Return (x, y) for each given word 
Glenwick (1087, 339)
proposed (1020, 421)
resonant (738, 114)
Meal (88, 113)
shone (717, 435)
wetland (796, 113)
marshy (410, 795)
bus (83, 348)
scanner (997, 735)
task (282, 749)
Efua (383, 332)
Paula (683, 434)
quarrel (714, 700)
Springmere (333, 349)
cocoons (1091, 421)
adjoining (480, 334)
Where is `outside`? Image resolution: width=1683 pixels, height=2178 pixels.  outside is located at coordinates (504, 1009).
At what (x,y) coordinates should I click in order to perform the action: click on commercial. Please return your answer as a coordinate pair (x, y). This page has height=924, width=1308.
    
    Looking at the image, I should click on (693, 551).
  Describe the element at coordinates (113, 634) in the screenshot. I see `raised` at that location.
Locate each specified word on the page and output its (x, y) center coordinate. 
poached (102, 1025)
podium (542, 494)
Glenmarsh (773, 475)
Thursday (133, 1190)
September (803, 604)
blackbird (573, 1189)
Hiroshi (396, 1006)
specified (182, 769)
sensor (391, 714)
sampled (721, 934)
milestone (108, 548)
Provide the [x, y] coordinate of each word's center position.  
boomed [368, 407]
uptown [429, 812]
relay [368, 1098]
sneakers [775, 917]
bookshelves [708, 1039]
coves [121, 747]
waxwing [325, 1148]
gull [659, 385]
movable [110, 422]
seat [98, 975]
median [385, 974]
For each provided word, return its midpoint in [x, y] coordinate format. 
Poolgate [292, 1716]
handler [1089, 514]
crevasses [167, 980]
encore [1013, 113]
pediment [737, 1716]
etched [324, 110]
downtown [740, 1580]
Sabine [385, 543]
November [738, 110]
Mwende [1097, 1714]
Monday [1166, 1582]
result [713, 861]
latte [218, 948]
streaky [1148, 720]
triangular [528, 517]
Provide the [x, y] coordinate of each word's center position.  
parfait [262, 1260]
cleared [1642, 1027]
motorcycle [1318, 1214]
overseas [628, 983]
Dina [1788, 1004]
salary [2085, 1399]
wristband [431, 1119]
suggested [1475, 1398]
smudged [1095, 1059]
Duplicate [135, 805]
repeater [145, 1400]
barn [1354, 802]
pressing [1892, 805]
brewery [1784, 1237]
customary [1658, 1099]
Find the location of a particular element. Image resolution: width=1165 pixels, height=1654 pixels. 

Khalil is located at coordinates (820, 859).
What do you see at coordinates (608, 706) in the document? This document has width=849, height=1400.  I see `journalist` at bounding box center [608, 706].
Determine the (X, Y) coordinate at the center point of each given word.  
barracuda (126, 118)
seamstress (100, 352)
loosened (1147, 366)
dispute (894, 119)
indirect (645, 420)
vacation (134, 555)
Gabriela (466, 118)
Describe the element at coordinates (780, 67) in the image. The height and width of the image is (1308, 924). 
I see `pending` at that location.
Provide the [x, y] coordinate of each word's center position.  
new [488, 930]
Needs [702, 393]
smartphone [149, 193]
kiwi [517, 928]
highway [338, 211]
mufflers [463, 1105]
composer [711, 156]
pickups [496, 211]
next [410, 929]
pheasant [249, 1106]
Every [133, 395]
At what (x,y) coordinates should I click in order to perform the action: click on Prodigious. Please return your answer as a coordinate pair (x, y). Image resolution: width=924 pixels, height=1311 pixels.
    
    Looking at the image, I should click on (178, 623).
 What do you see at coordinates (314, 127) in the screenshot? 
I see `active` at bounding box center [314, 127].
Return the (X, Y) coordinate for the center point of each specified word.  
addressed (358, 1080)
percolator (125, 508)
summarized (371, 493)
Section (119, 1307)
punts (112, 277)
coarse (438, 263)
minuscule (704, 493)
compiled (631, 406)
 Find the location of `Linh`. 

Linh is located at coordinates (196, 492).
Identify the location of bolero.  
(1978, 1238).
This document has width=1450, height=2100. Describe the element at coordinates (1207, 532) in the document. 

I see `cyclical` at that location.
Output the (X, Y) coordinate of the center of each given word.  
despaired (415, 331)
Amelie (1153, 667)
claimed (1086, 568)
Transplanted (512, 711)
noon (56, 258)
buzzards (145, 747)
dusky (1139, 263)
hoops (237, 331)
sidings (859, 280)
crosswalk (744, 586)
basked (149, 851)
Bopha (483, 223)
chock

_Your objective_
Copy all of the entries above word for word, line by line.

_Response below_
Return (x, y) for each given word 
Glenwick (1087, 339)
proposed (1020, 421)
resonant (738, 114)
Meal (88, 113)
shone (717, 435)
wetland (796, 113)
marshy (410, 795)
bus (83, 348)
scanner (997, 735)
task (282, 749)
Efua (383, 332)
Paula (683, 434)
quarrel (714, 700)
Springmere (333, 349)
cocoons (1091, 421)
adjoining (480, 334)
Where is `outside`? Image resolution: width=1683 pixels, height=2178 pixels.  outside is located at coordinates (504, 1009).
At what (x,y) coordinates should I click in order to perform the action: click on commercial. Please return your answer as a coordinate pair (x, y). This page has height=924, width=1308.
    
    Looking at the image, I should click on (693, 551).
  Describe the element at coordinates (113, 634) in the screenshot. I see `raised` at that location.
Locate each specified word on the page and output its (x, y) center coordinate. 
poached (102, 1025)
podium (542, 494)
Glenmarsh (773, 475)
Thursday (133, 1190)
September (803, 604)
blackbird (573, 1189)
Hiroshi (396, 1006)
specified (182, 769)
sensor (391, 714)
sampled (721, 934)
milestone (108, 548)
Provide the [x, y] coordinate of each word's center position.  
boomed [368, 407]
uptown [429, 812]
relay [368, 1098]
sneakers [775, 917]
bookshelves [708, 1039]
coves [121, 747]
waxwing [325, 1148]
gull [659, 385]
movable [110, 422]
seat [98, 975]
median [385, 974]
For each provided word, return its midpoint in [x, y] coordinate format. 
Poolgate [292, 1716]
handler [1089, 514]
crevasses [167, 980]
encore [1013, 113]
pediment [737, 1716]
etched [324, 110]
downtown [740, 1580]
Sabine [385, 543]
November [738, 110]
Mwende [1097, 1714]
Monday [1166, 1582]
result [713, 861]
latte [218, 948]
streaky [1148, 720]
triangular [528, 517]
Provide the [x, y] coordinate of each word's center position.  
parfait [262, 1260]
cleared [1642, 1027]
motorcycle [1318, 1214]
overseas [628, 983]
Dina [1788, 1004]
salary [2085, 1399]
wristband [431, 1119]
suggested [1475, 1398]
smudged [1095, 1059]
Duplicate [135, 805]
repeater [145, 1400]
barn [1354, 802]
pressing [1892, 805]
brewery [1784, 1237]
customary [1658, 1099]
Find the location of a particular element. Image resolution: width=1165 pixels, height=1654 pixels. 

Khalil is located at coordinates (820, 859).
What do you see at coordinates (608, 706) in the document? This document has width=849, height=1400.  I see `journalist` at bounding box center [608, 706].
Determine the (X, Y) coordinate at the center point of each given word.  
barracuda (126, 118)
seamstress (100, 352)
loosened (1147, 366)
dispute (894, 119)
indirect (645, 420)
vacation (134, 555)
Gabriela (466, 118)
Describe the element at coordinates (780, 67) in the image. The height and width of the image is (1308, 924). 
I see `pending` at that location.
Provide the [x, y] coordinate of each word's center position.  
new [488, 930]
Needs [702, 393]
smartphone [149, 193]
kiwi [517, 928]
highway [338, 211]
mufflers [463, 1105]
composer [711, 156]
pickups [496, 211]
next [410, 929]
pheasant [249, 1106]
Every [133, 395]
At what (x,y) coordinates should I click in order to perform the action: click on Prodigious. Please return your answer as a coordinate pair (x, y). Image resolution: width=924 pixels, height=1311 pixels.
    
    Looking at the image, I should click on (178, 623).
 What do you see at coordinates (314, 127) in the screenshot? 
I see `active` at bounding box center [314, 127].
Return the (X, Y) coordinate for the center point of each specified word.  
addressed (358, 1080)
percolator (125, 508)
summarized (371, 493)
Section (119, 1307)
punts (112, 277)
coarse (438, 263)
minuscule (704, 493)
compiled (631, 406)
 Find the location of `Linh`. 

Linh is located at coordinates (196, 492).
Identify the location of bolero.  
(1978, 1238).
This document has width=1450, height=2100. Describe the element at coordinates (1207, 532) in the document. 

I see `cyclical` at that location.
Output the (X, Y) coordinate of the center of each given word.  
despaired (415, 331)
Amelie (1153, 667)
claimed (1086, 568)
Transplanted (512, 711)
noon (56, 258)
buzzards (145, 747)
dusky (1139, 263)
hoops (237, 331)
sidings (859, 280)
crosswalk (744, 586)
basked (149, 851)
Bopha (483, 223)
chock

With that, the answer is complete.